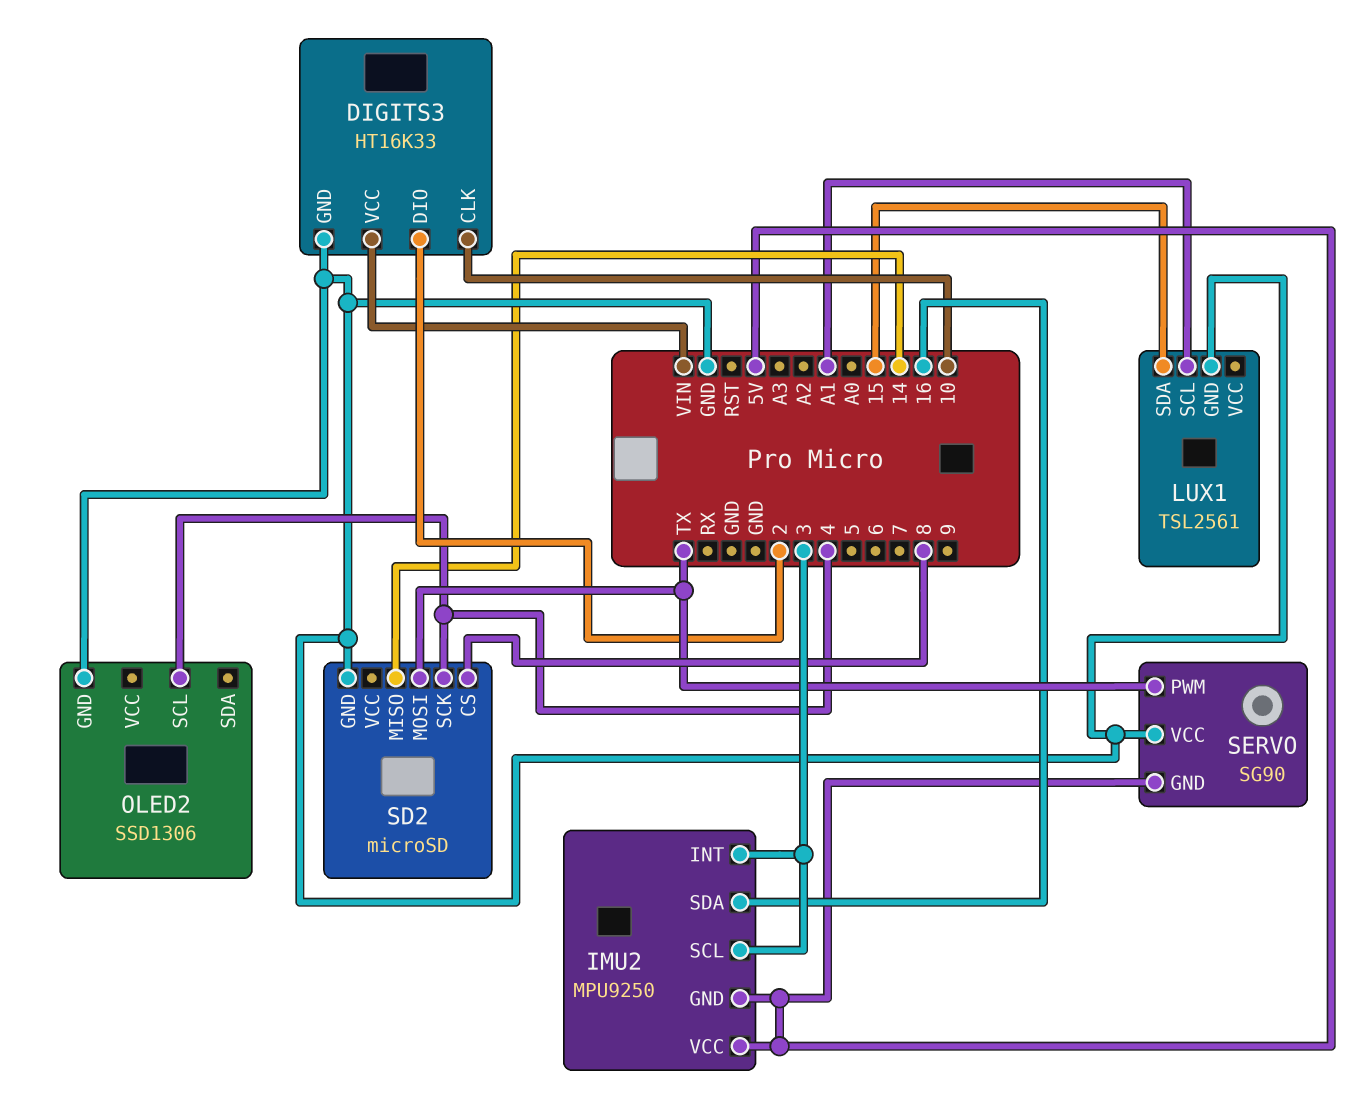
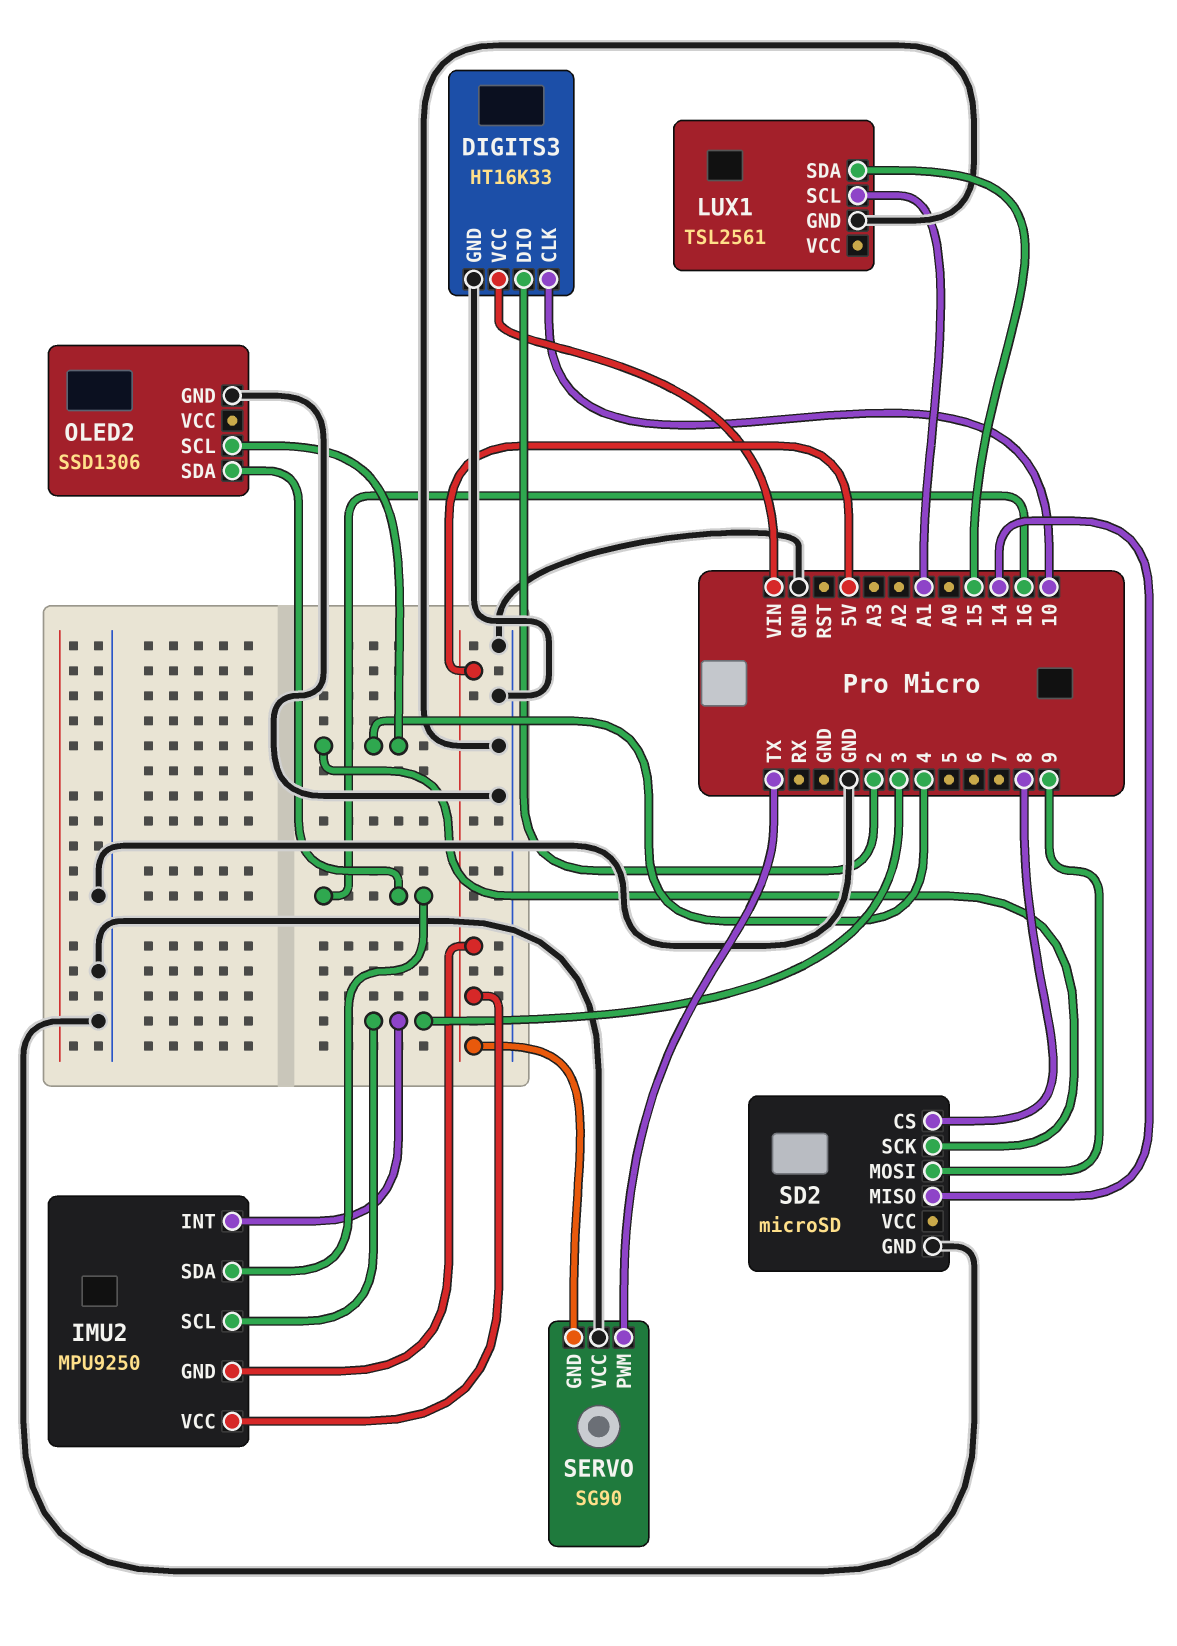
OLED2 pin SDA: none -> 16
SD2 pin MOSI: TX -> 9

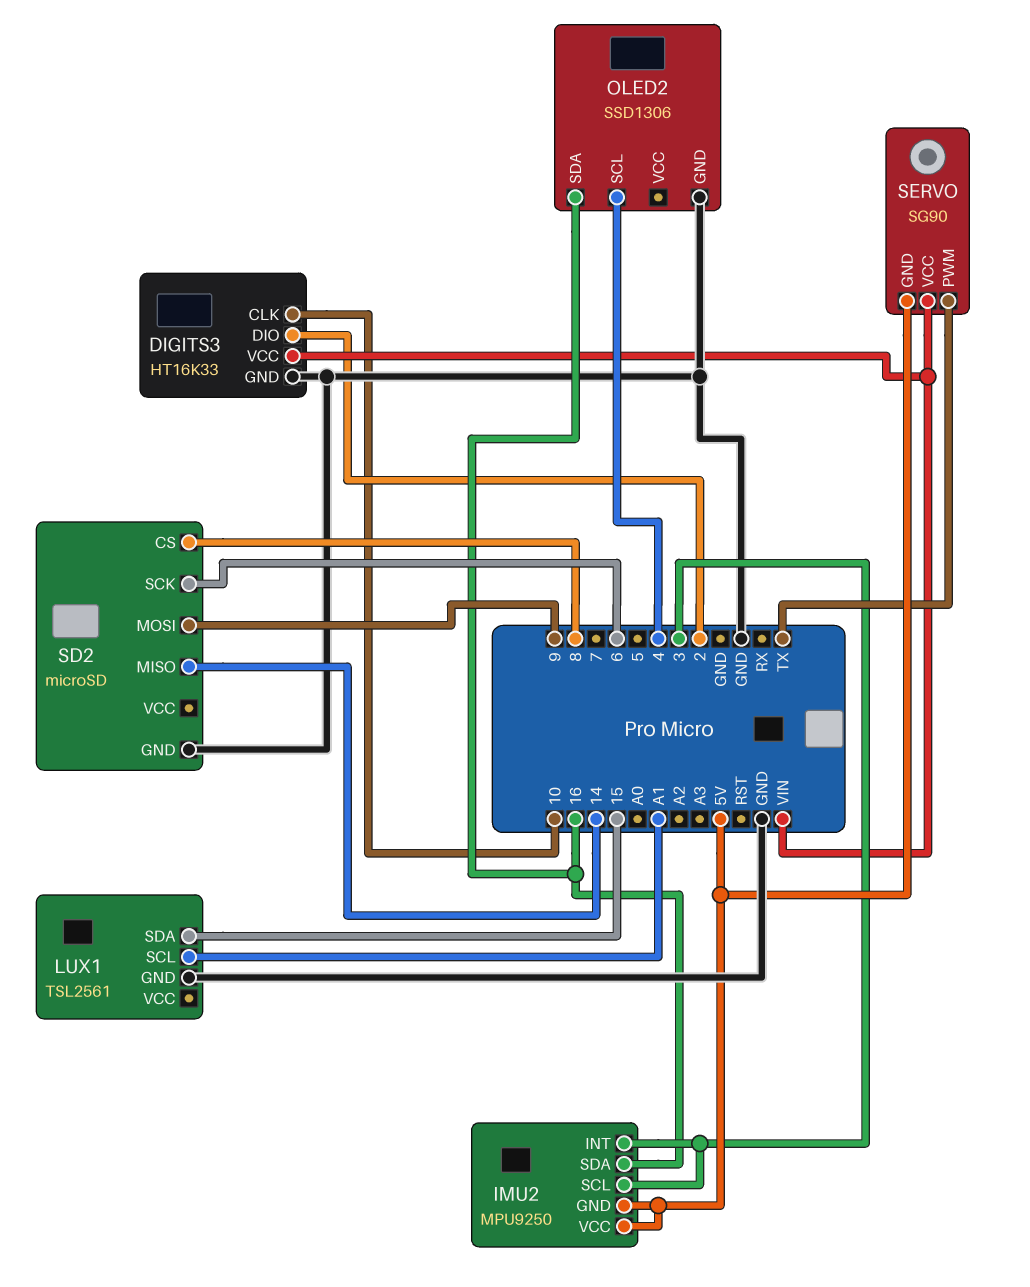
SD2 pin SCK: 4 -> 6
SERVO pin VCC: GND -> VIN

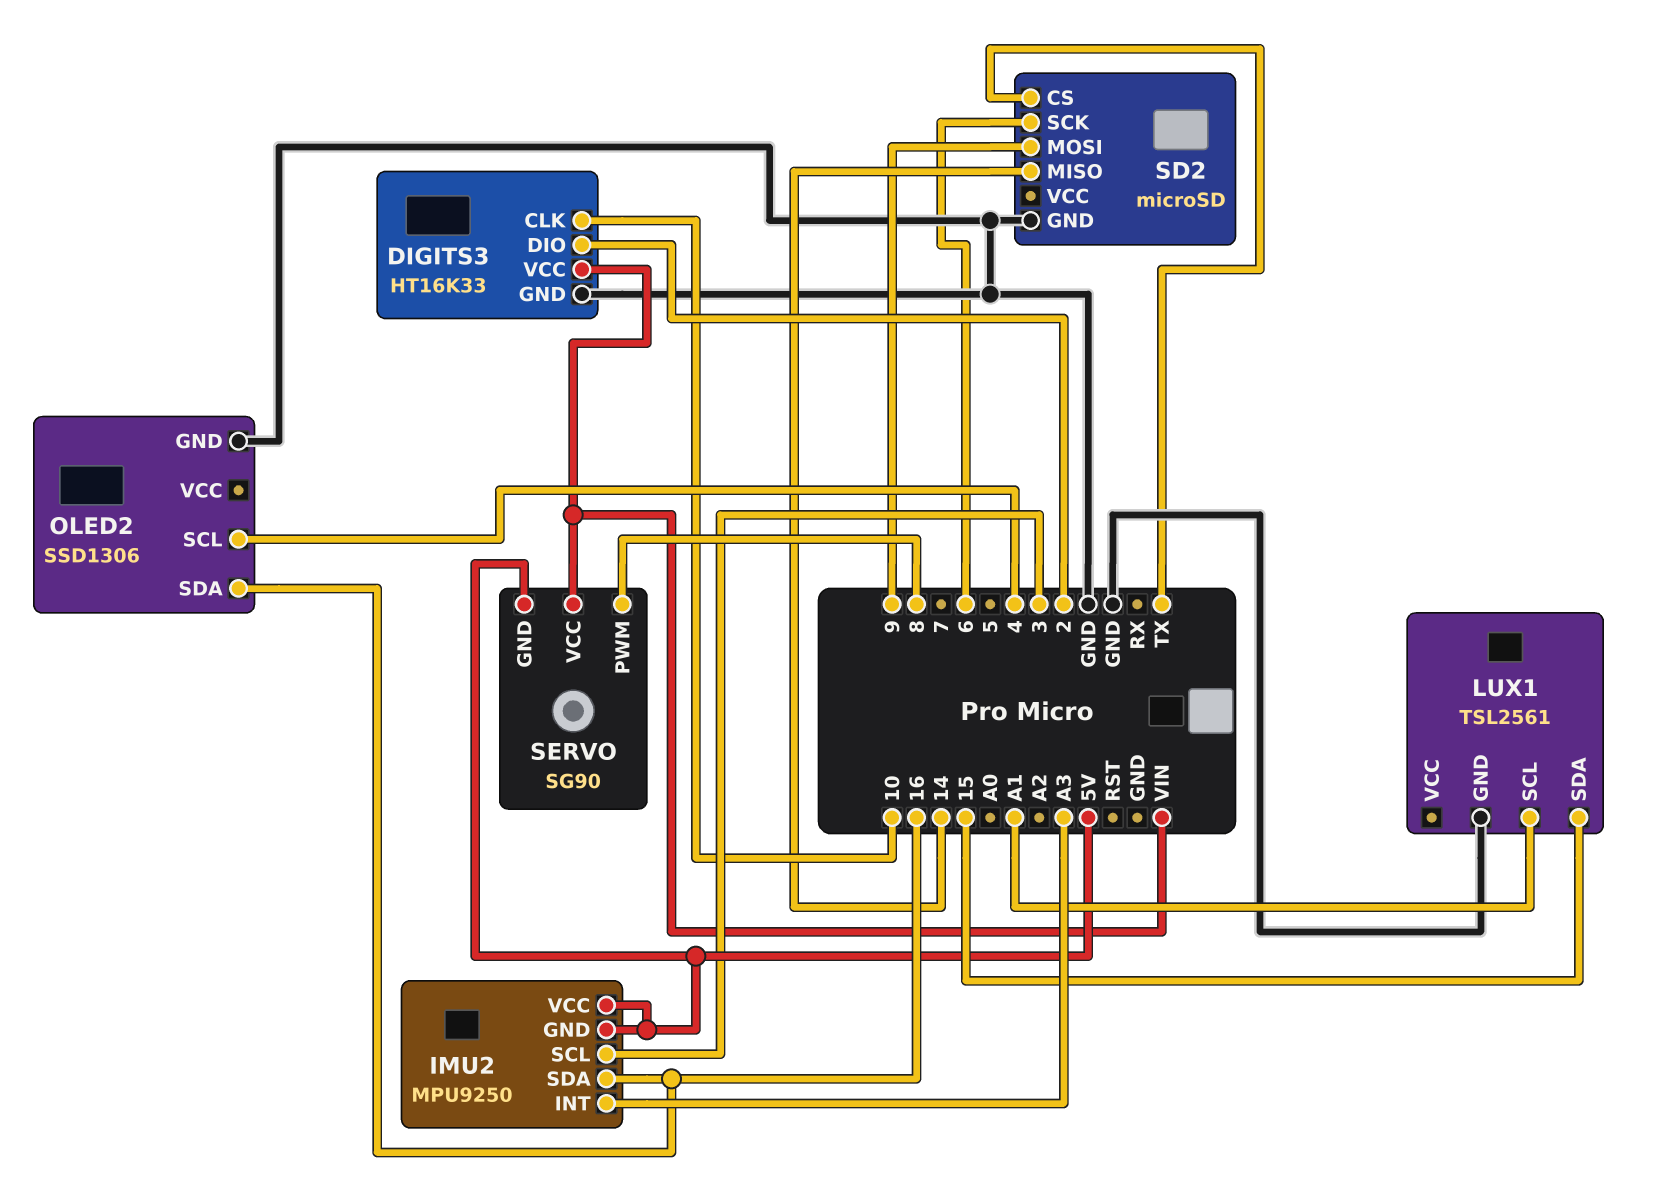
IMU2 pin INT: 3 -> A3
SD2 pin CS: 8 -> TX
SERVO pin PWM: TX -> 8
^^^^
**WORK INSTRUCTION**:
With the pictures dropped, give every entry above again exactly.

**TASK OUTPUT**:
OLED2 pin SDA: none -> 16
SD2 pin MOSI: TX -> 9

SD2 pin SCK: 4 -> 6
SERVO pin VCC: GND -> VIN

IMU2 pin INT: 3 -> A3
SD2 pin CS: 8 -> TX
SERVO pin PWM: TX -> 8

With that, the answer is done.